** EXERCISE DESCRIPTION **
All of the records below need to be copied exactly.

Saved data entries
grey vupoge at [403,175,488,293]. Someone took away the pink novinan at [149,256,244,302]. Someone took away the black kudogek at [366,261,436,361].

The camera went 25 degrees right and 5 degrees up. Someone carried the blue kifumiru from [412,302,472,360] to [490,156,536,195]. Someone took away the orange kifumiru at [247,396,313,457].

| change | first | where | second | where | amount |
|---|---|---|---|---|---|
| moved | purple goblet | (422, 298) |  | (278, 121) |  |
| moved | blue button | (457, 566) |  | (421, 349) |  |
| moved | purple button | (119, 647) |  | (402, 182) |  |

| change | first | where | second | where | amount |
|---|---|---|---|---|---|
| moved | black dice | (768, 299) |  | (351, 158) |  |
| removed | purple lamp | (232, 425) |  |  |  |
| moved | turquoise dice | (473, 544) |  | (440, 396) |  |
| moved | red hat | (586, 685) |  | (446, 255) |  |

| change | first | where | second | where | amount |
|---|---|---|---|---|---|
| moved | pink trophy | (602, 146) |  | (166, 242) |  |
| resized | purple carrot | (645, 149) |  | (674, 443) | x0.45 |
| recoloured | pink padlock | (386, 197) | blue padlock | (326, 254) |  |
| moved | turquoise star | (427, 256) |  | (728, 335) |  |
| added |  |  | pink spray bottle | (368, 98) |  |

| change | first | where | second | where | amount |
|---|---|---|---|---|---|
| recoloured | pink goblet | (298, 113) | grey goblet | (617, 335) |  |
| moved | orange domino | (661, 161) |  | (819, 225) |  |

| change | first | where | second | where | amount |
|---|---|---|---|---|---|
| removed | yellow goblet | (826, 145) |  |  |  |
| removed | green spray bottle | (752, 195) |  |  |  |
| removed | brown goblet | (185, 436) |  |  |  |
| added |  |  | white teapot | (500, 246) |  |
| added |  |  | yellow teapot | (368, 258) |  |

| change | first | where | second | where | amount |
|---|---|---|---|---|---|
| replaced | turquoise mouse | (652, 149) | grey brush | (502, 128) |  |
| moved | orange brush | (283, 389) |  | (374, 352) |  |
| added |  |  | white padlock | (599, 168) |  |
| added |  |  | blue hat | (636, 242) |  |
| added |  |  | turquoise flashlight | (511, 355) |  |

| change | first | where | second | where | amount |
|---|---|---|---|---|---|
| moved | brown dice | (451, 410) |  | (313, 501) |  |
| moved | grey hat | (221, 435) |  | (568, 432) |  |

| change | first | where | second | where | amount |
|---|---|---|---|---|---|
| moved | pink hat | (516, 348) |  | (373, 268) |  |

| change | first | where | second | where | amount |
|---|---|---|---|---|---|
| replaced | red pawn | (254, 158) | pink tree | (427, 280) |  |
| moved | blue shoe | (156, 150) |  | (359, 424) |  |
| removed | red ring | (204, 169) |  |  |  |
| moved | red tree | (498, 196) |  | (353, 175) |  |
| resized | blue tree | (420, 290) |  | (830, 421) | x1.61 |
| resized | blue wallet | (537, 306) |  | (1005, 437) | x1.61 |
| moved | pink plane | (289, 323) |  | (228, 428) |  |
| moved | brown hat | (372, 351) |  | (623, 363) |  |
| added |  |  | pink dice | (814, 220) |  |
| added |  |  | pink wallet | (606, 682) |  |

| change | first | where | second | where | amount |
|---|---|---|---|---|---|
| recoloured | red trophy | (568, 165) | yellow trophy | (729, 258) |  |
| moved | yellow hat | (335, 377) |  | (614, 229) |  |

** REPLY TO THE TASK **
grey vupoge at [403,175,488,293]. Someone took away the pink novinan at [149,256,244,302]. Someone took away the black kudogek at [366,261,436,361].

The camera went 25 degrees right and 5 degrees up. Someone carried the blue kifumiru from [412,302,472,360] to [490,156,536,195]. Someone took away the orange kifumiru at [247,396,313,457].

| change | first | where | second | where | amount |
|---|---|---|---|---|---|
| moved | purple goblet | (422, 298) |  | (278, 121) |  |
| moved | blue button | (457, 566) |  | (421, 349) |  |
| moved | purple button | (119, 647) |  | (402, 182) |  |

| change | first | where | second | where | amount |
|---|---|---|---|---|---|
| moved | black dice | (768, 299) |  | (351, 158) |  |
| removed | purple lamp | (232, 425) |  |  |  |
| moved | turquoise dice | (473, 544) |  | (440, 396) |  |
| moved | red hat | (586, 685) |  | (446, 255) |  |

| change | first | where | second | where | amount |
|---|---|---|---|---|---|
| moved | pink trophy | (602, 146) |  | (166, 242) |  |
| resized | purple carrot | (645, 149) |  | (674, 443) | x0.45 |
| recoloured | pink padlock | (386, 197) | blue padlock | (326, 254) |  |
| moved | turquoise star | (427, 256) |  | (728, 335) |  |
| added |  |  | pink spray bottle | (368, 98) |  |

| change | first | where | second | where | amount |
|---|---|---|---|---|---|
| recoloured | pink goblet | (298, 113) | grey goblet | (617, 335) |  |
| moved | orange domino | (661, 161) |  | (819, 225) |  |

| change | first | where | second | where | amount |
|---|---|---|---|---|---|
| removed | yellow goblet | (826, 145) |  |  |  |
| removed | green spray bottle | (752, 195) |  |  |  |
| removed | brown goblet | (185, 436) |  |  |  |
| added |  |  | white teapot | (500, 246) |  |
| added |  |  | yellow teapot | (368, 258) |  |

| change | first | where | second | where | amount |
|---|---|---|---|---|---|
| replaced | turquoise mouse | (652, 149) | grey brush | (502, 128) |  |
| moved | orange brush | (283, 389) |  | (374, 352) |  |
| added |  |  | white padlock | (599, 168) |  |
| added |  |  | blue hat | (636, 242) |  |
| added |  |  | turquoise flashlight | (511, 355) |  |

| change | first | where | second | where | amount |
|---|---|---|---|---|---|
| moved | brown dice | (451, 410) |  | (313, 501) |  |
| moved | grey hat | (221, 435) |  | (568, 432) |  |

| change | first | where | second | where | amount |
|---|---|---|---|---|---|
| moved | pink hat | (516, 348) |  | (373, 268) |  |

| change | first | where | second | where | amount |
|---|---|---|---|---|---|
| replaced | red pawn | (254, 158) | pink tree | (427, 280) |  |
| moved | blue shoe | (156, 150) |  | (359, 424) |  |
| removed | red ring | (204, 169) |  |  |  |
| moved | red tree | (498, 196) |  | (353, 175) |  |
| resized | blue tree | (420, 290) |  | (830, 421) | x1.61 |
| resized | blue wallet | (537, 306) |  | (1005, 437) | x1.61 |
| moved | pink plane | (289, 323) |  | (228, 428) |  |
| moved | brown hat | (372, 351) |  | (623, 363) |  |
| added |  |  | pink dice | (814, 220) |  |
| added |  |  | pink wallet | (606, 682) |  |

| change | first | where | second | where | amount |
|---|---|---|---|---|---|
| recoloured | red trophy | (568, 165) | yellow trophy | (729, 258) |  |
| moved | yellow hat | (335, 377) |  | (614, 229) |  |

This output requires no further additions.